---------- Data listing ----------

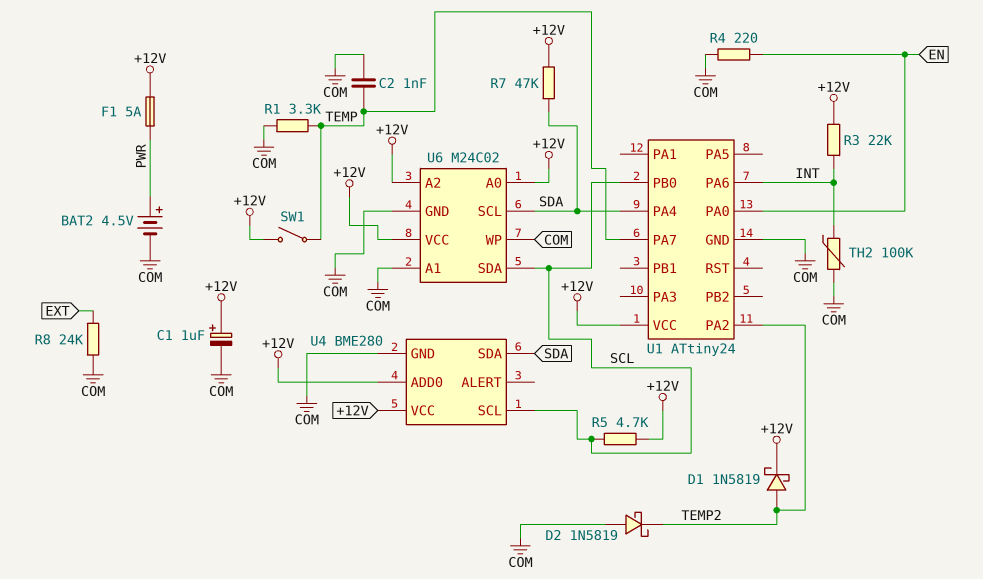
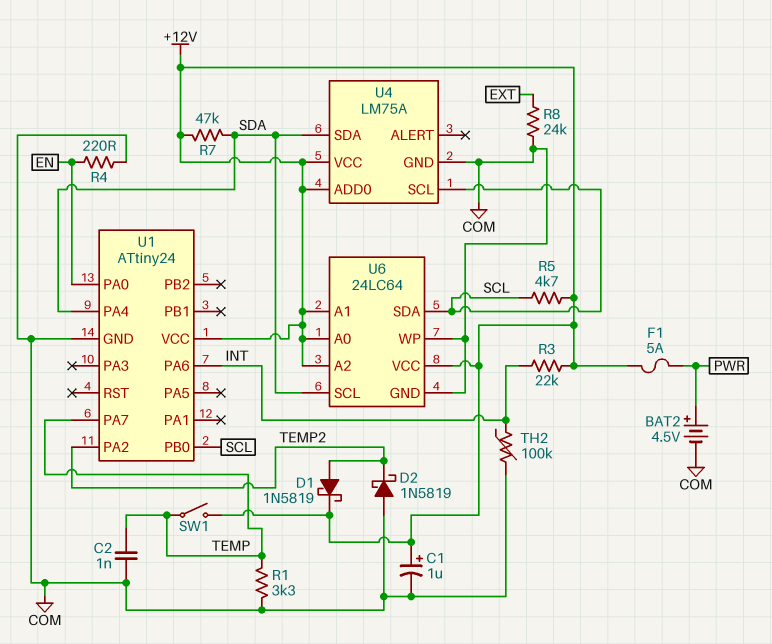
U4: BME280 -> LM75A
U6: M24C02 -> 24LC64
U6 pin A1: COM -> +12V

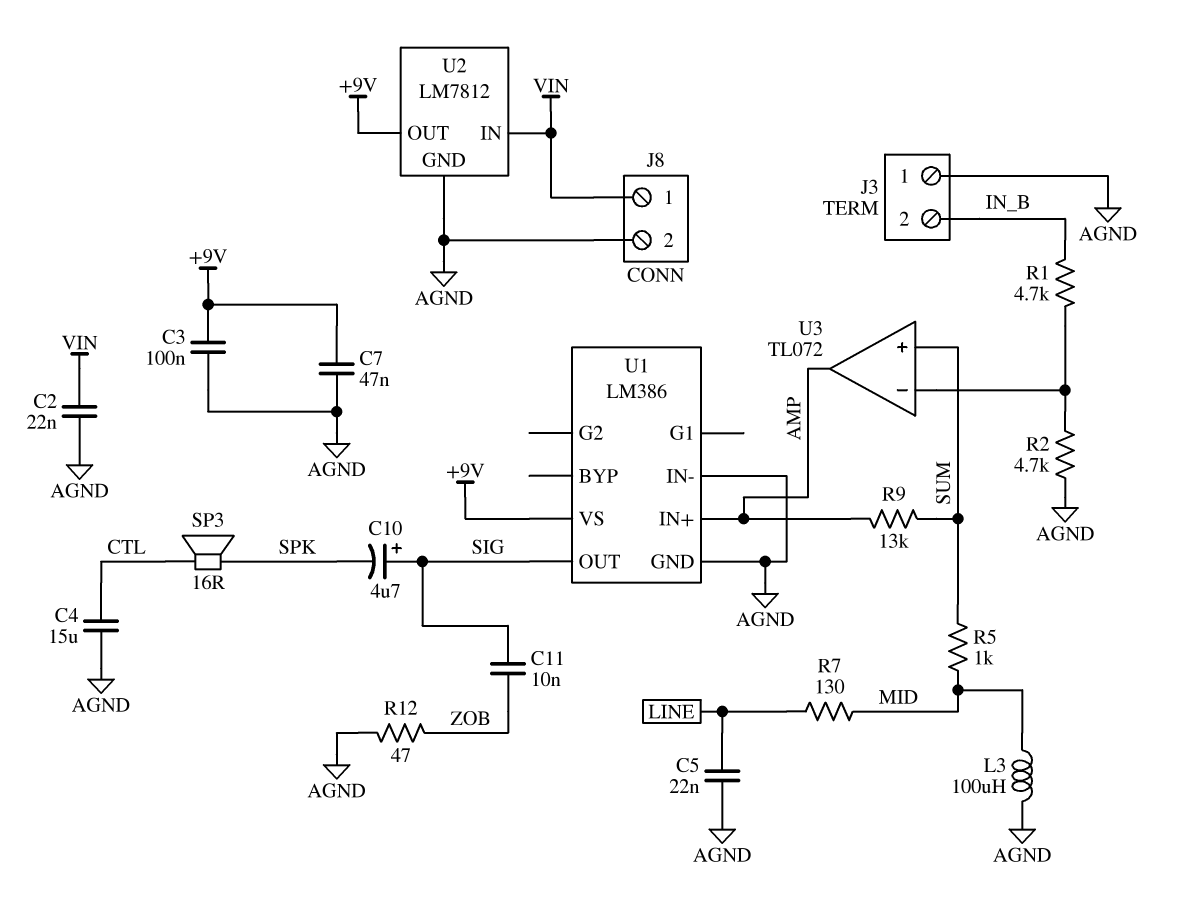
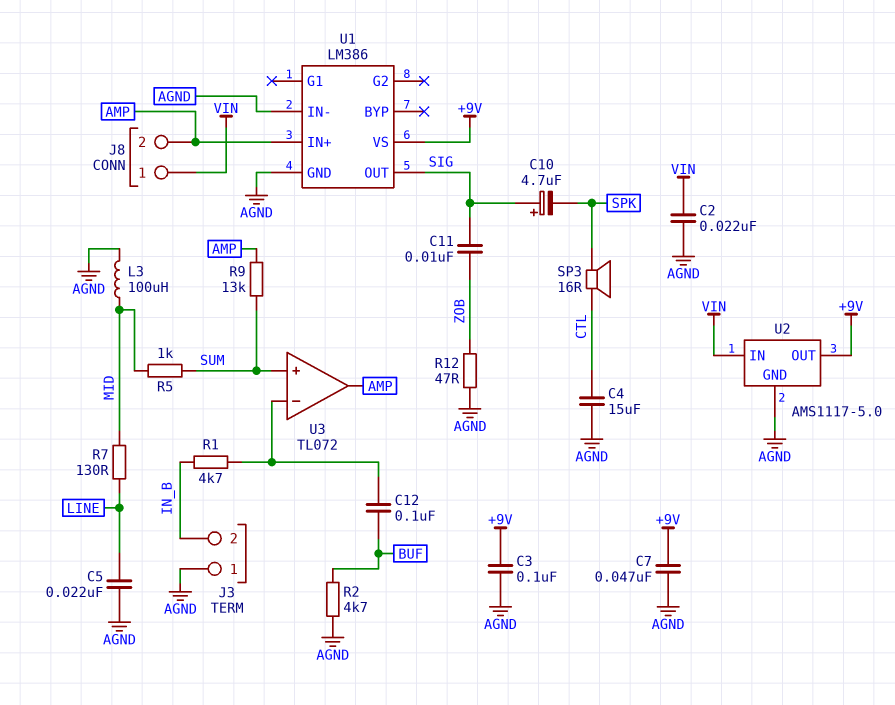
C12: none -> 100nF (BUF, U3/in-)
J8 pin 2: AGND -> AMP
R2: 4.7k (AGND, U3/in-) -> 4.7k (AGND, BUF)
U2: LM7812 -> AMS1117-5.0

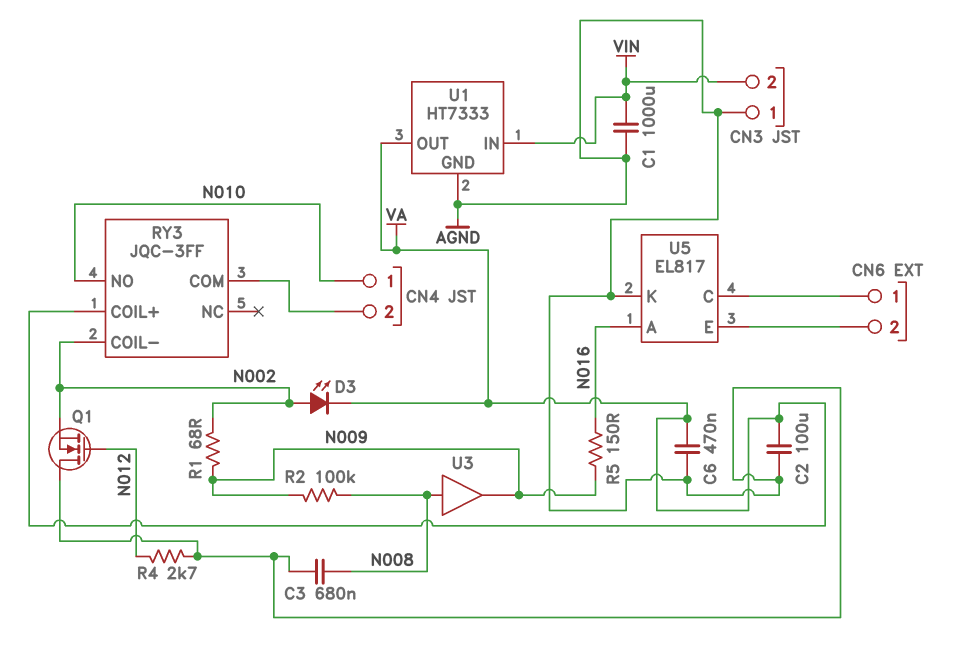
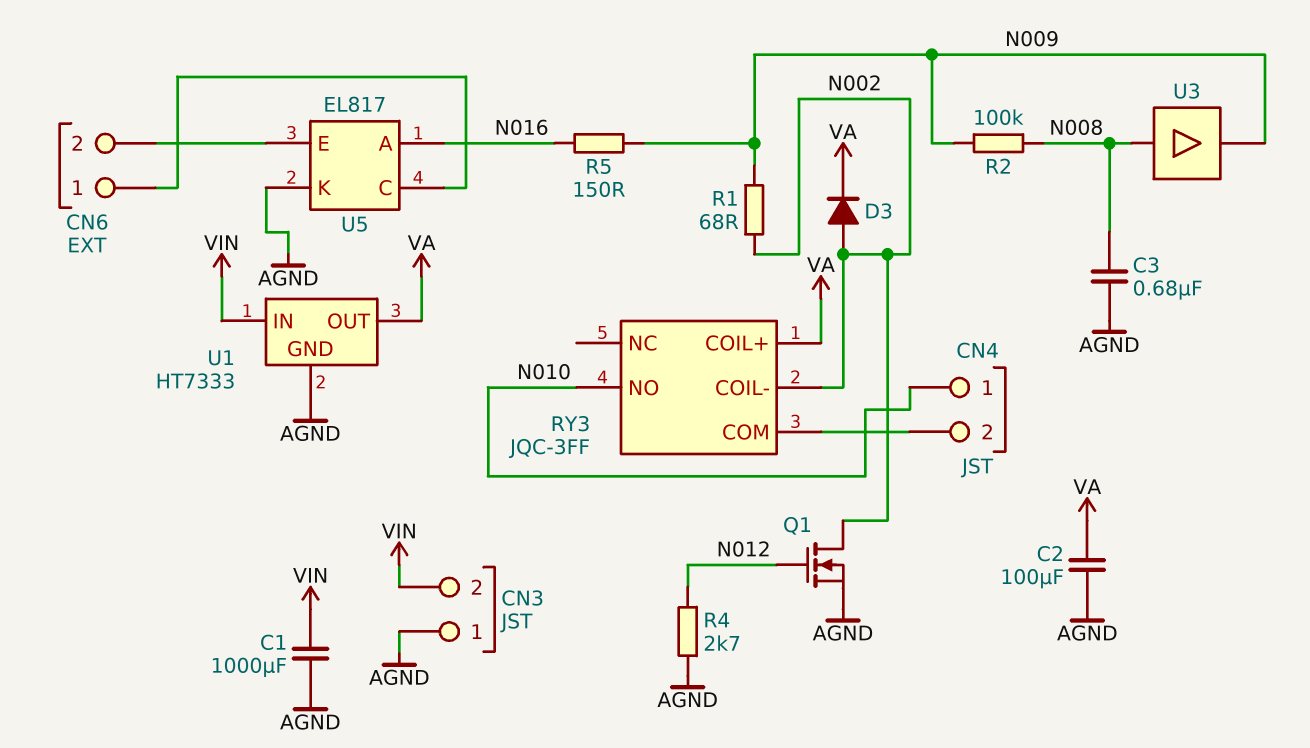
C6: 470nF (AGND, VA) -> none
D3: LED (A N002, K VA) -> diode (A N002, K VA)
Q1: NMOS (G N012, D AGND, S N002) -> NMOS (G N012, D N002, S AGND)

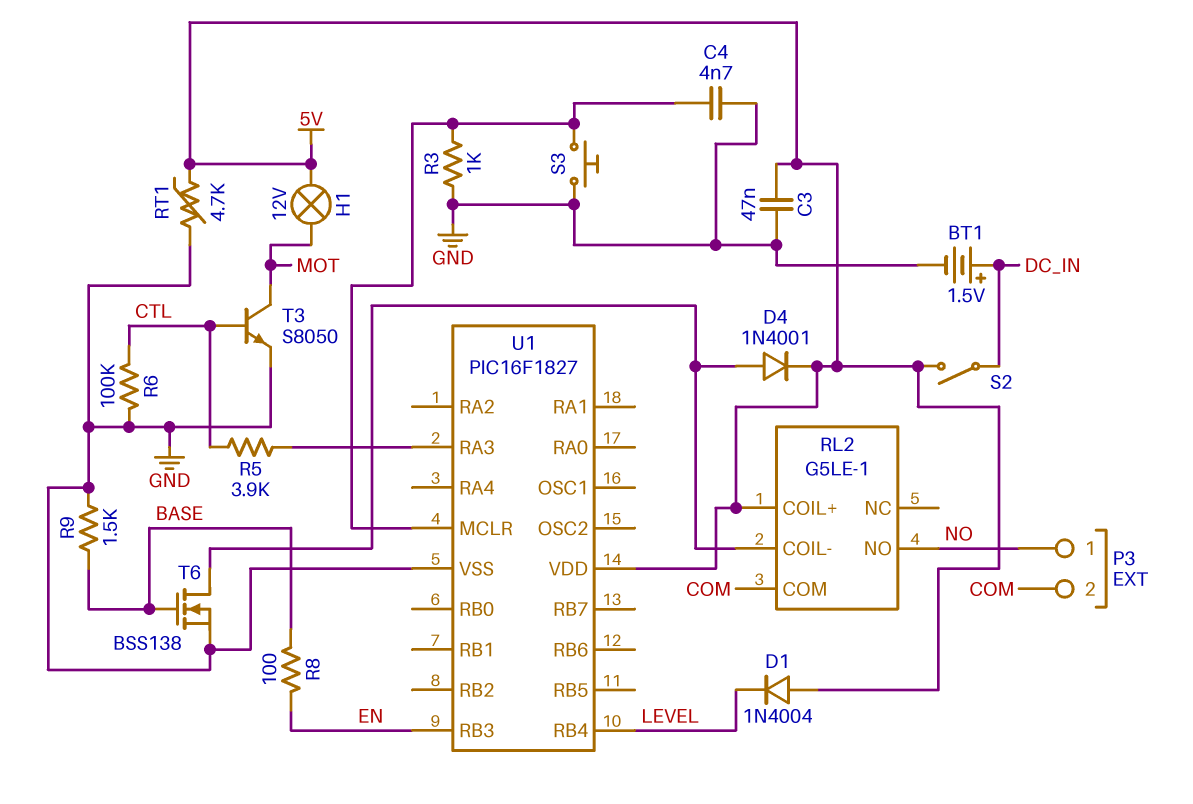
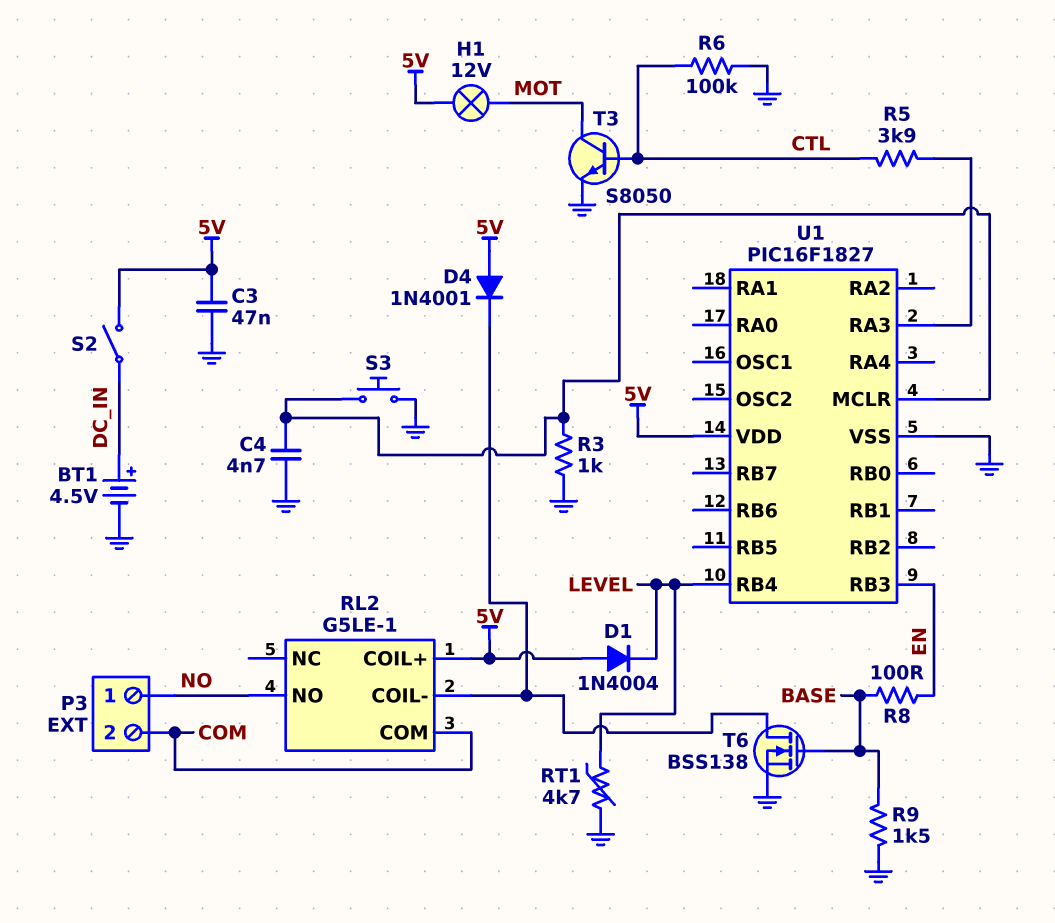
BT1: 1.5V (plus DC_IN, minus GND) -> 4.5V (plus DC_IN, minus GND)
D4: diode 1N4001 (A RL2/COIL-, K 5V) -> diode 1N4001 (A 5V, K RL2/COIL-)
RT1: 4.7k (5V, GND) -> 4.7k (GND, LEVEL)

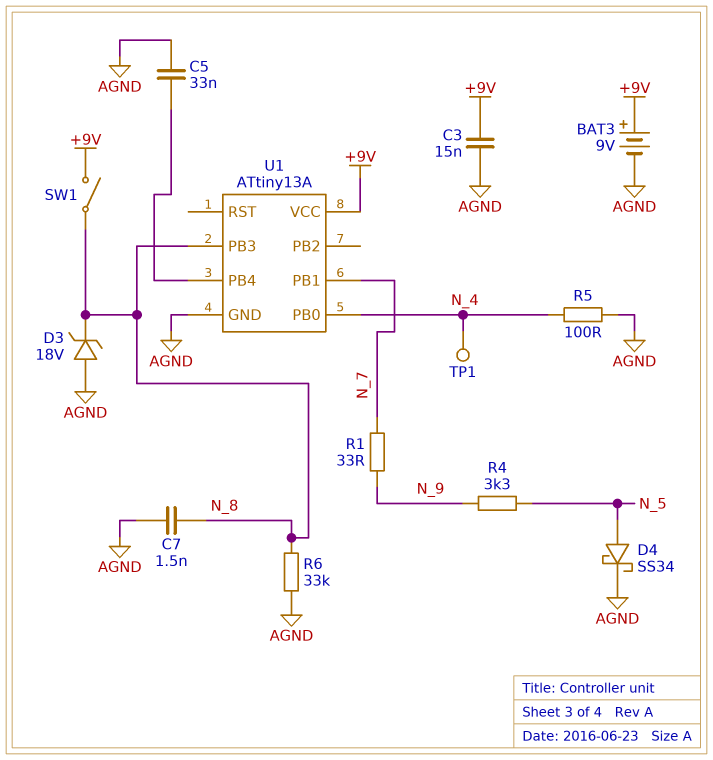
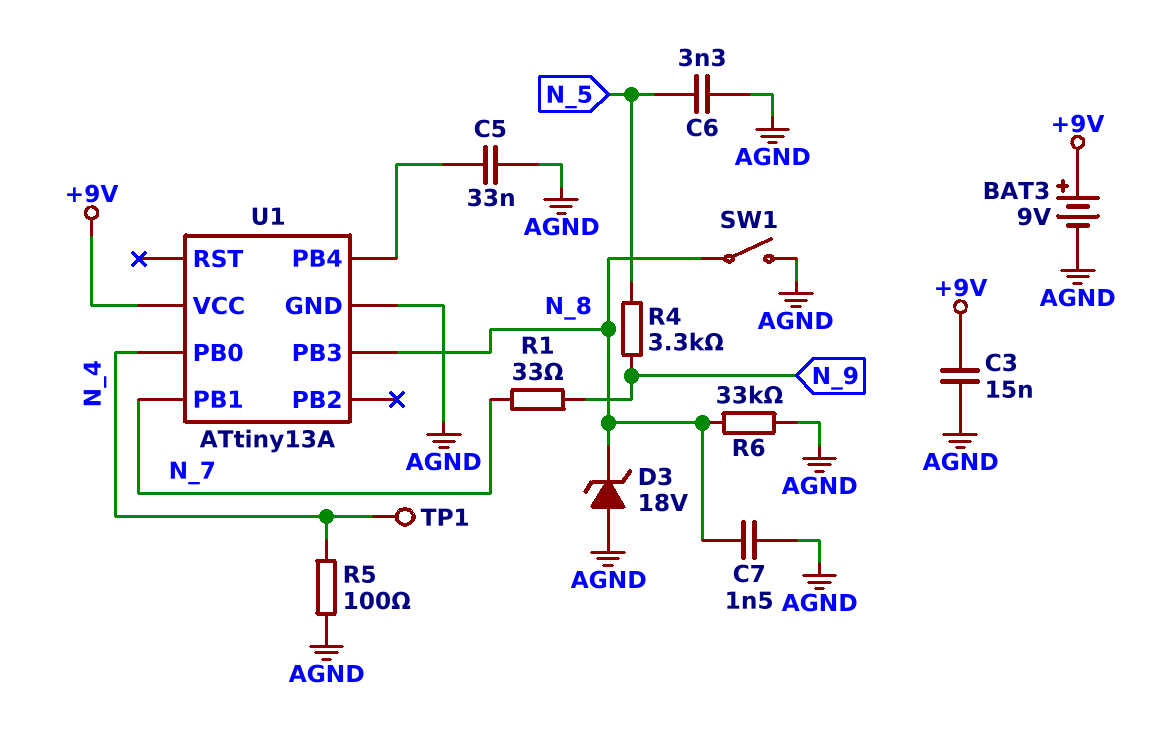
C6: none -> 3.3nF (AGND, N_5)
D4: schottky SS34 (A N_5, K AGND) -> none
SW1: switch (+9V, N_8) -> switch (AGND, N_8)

----------

Action item ::
Reproduce exactly, and only, the lines from the one holding "BT1: 1.5V (plus" through the final line of the entries. Do not include the pictures.

Solution to the exercise ::
BT1: 1.5V (plus DC_IN, minus GND) -> 4.5V (plus DC_IN, minus GND)
D4: diode 1N4001 (A RL2/COIL-, K 5V) -> diode 1N4001 (A 5V, K RL2/COIL-)
RT1: 4.7k (5V, GND) -> 4.7k (GND, LEVEL)

C6: none -> 3.3nF (AGND, N_5)
D4: schottky SS34 (A N_5, K AGND) -> none
SW1: switch (+9V, N_8) -> switch (AGND, N_8)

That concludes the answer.